- _Work task_: When the line with "RGB1 pin R: RX2 -> D21" turns up below, begin repeating exactly, and carry on through the line with "RELAY3 pin IN2: D4 -> D0"; no pictures go into the copy.

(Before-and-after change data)
......
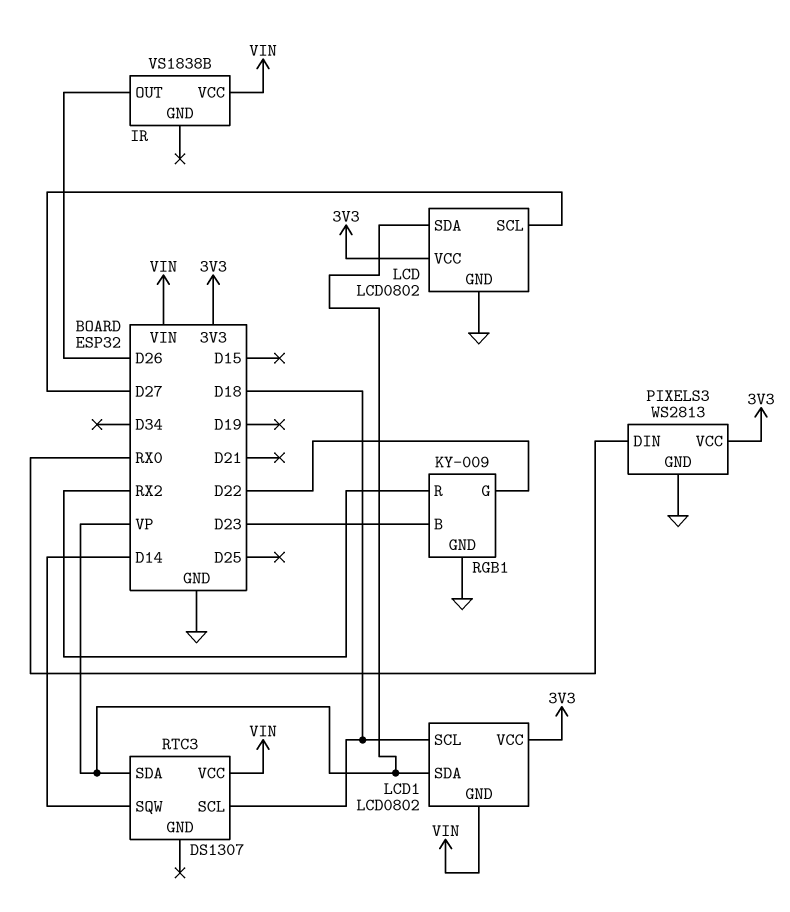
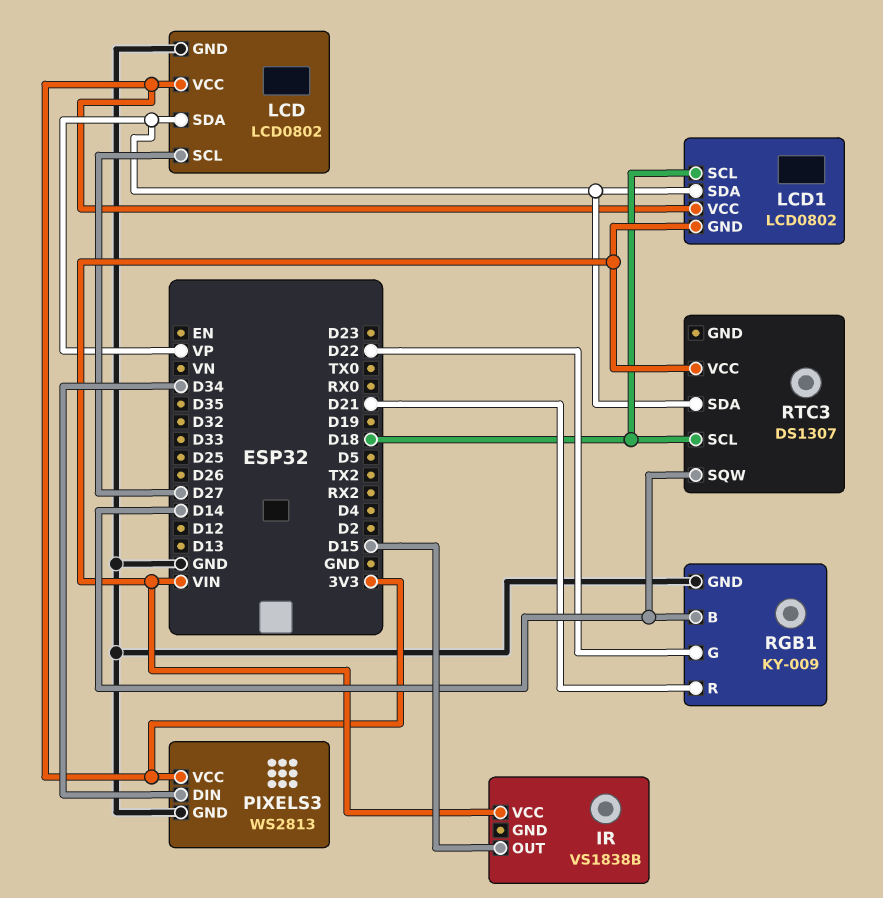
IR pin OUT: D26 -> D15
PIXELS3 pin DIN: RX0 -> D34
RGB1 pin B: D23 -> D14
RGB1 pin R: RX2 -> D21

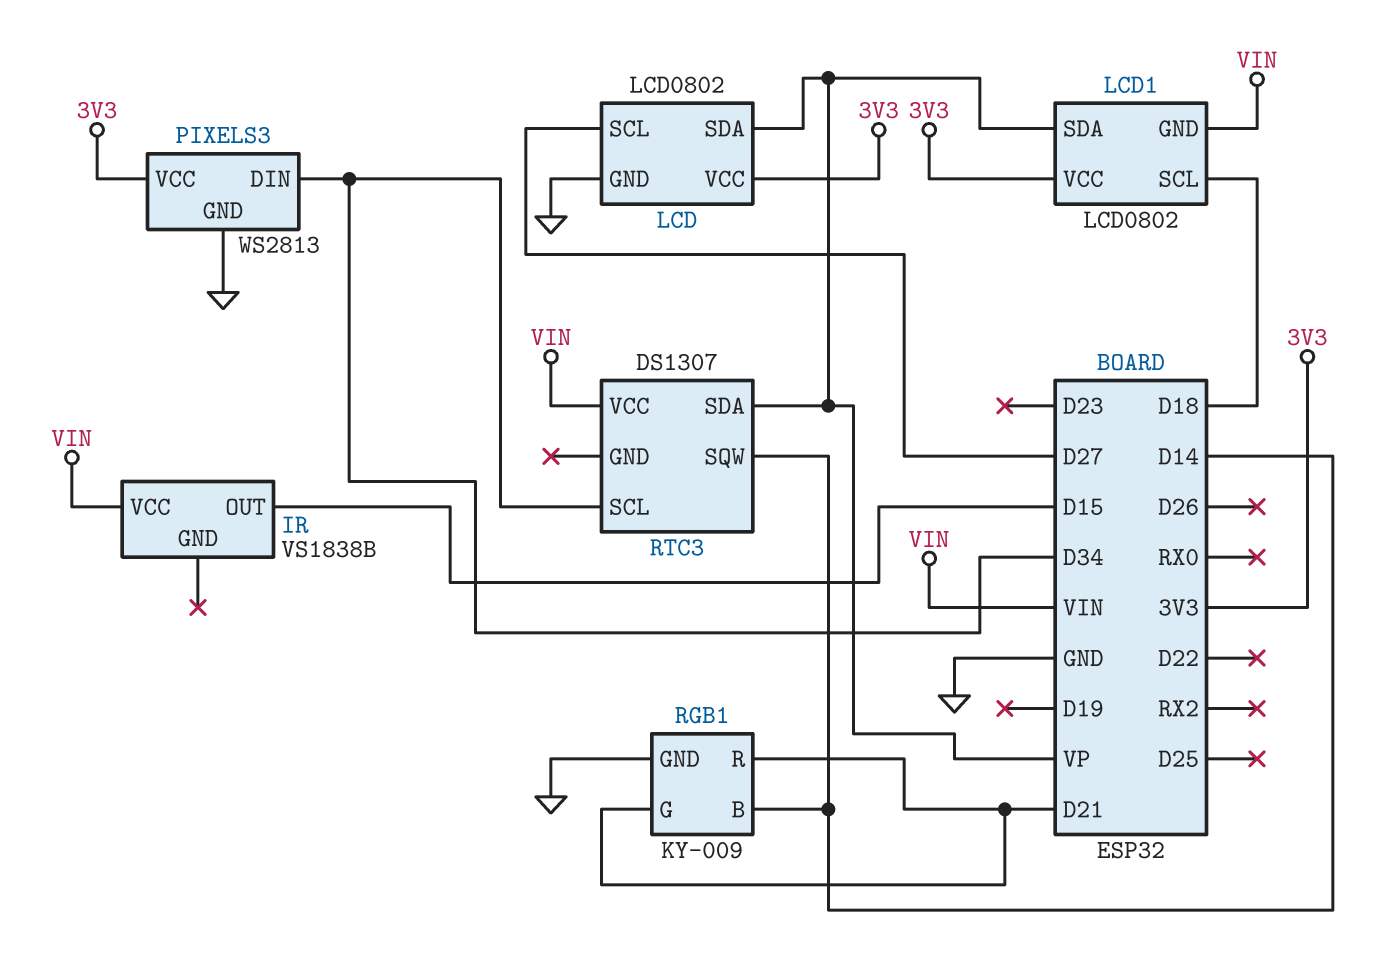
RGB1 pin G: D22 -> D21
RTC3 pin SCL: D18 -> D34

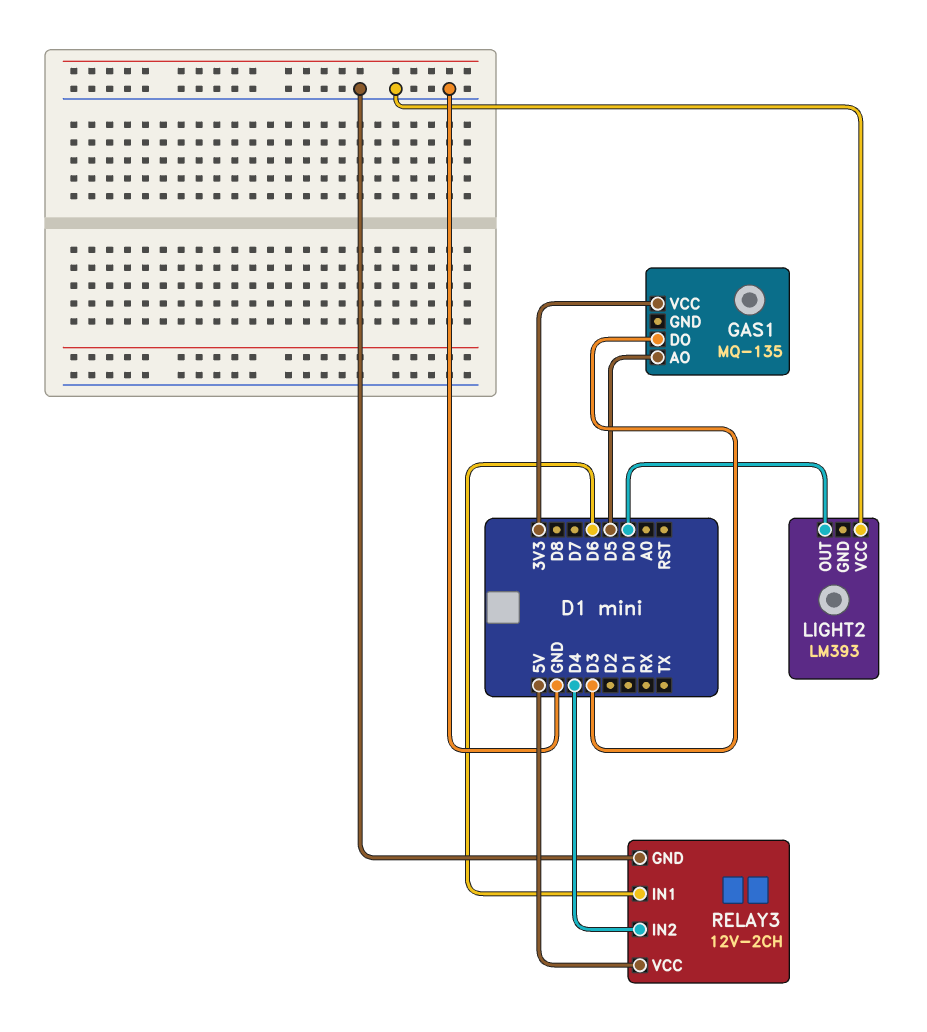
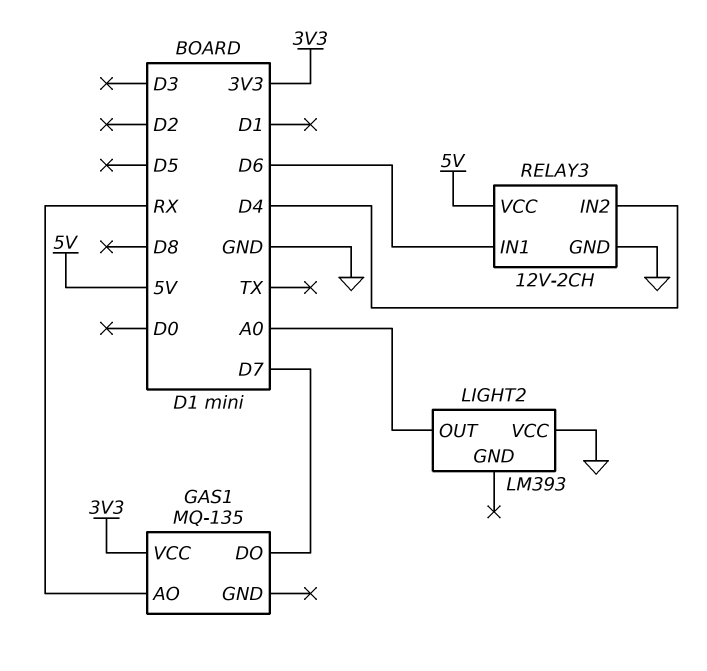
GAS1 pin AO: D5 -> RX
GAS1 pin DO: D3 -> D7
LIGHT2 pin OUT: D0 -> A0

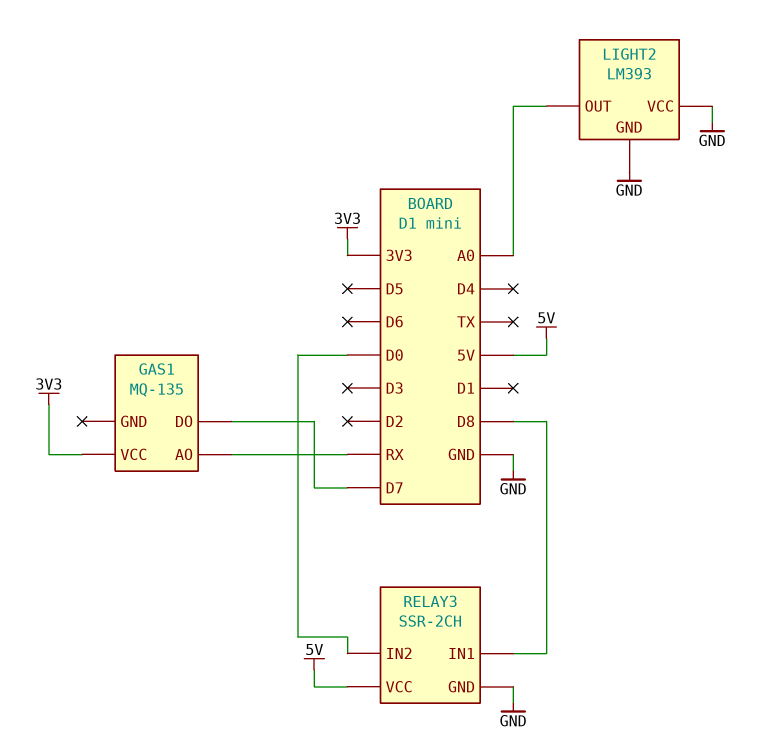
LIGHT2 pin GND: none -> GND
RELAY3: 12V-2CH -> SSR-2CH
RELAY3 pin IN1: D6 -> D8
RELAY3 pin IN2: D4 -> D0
......
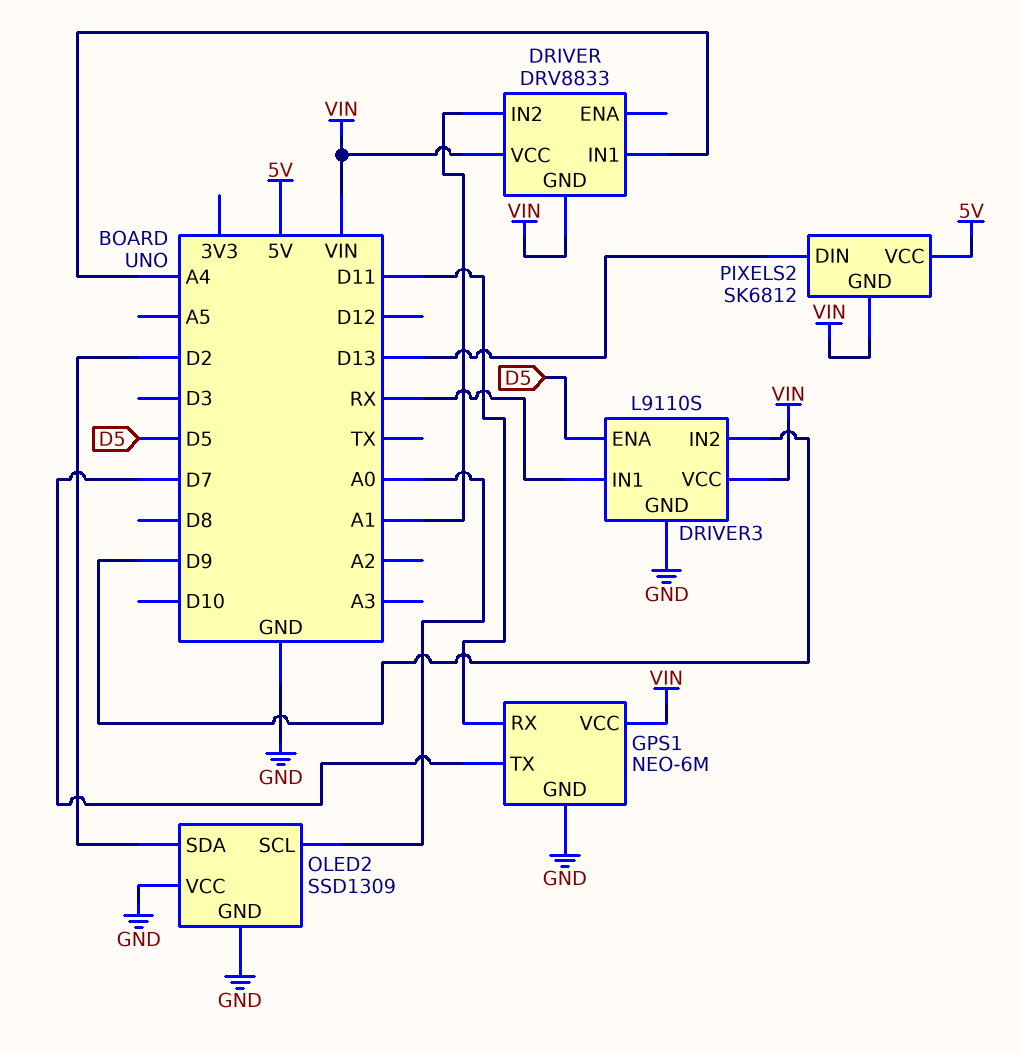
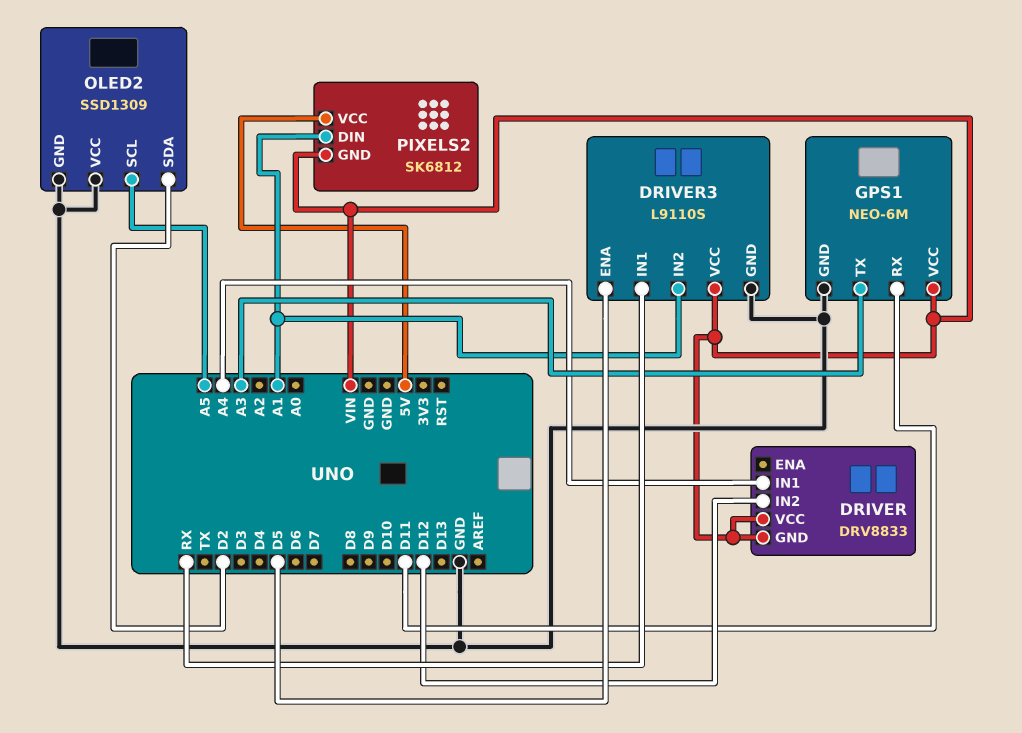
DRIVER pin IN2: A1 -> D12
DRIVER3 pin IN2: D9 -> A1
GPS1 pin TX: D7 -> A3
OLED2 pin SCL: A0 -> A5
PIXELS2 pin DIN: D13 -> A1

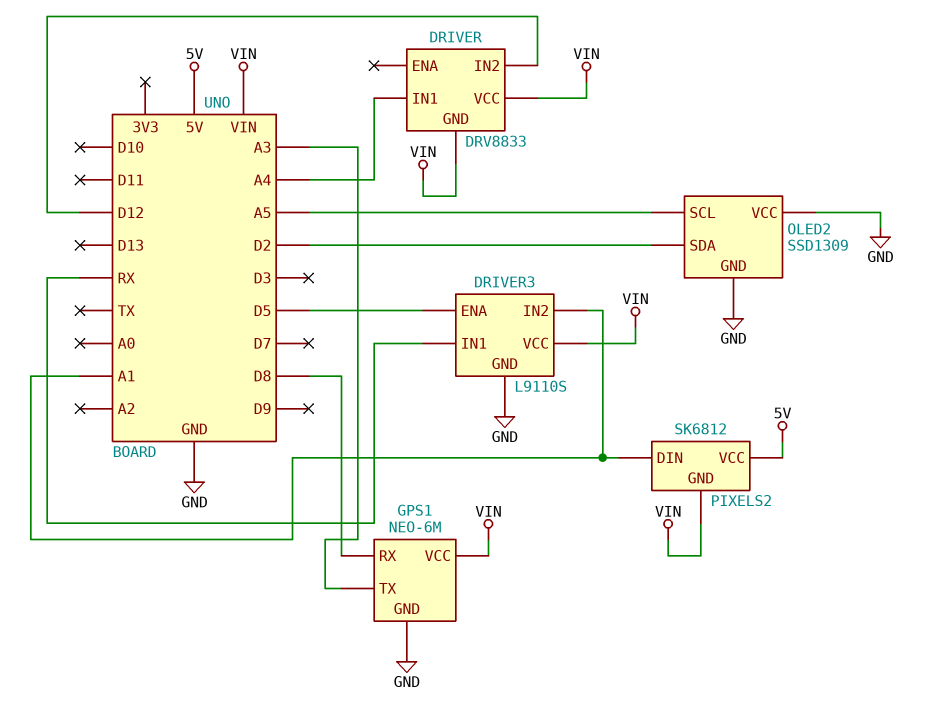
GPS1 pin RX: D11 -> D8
......
- _Finished exercise_:
RGB1 pin R: RX2 -> D21

RGB1 pin G: D22 -> D21
RTC3 pin SCL: D18 -> D34

GAS1 pin AO: D5 -> RX
GAS1 pin DO: D3 -> D7
LIGHT2 pin OUT: D0 -> A0

LIGHT2 pin GND: none -> GND
RELAY3: 12V-2CH -> SSR-2CH
RELAY3 pin IN1: D6 -> D8
RELAY3 pin IN2: D4 -> D0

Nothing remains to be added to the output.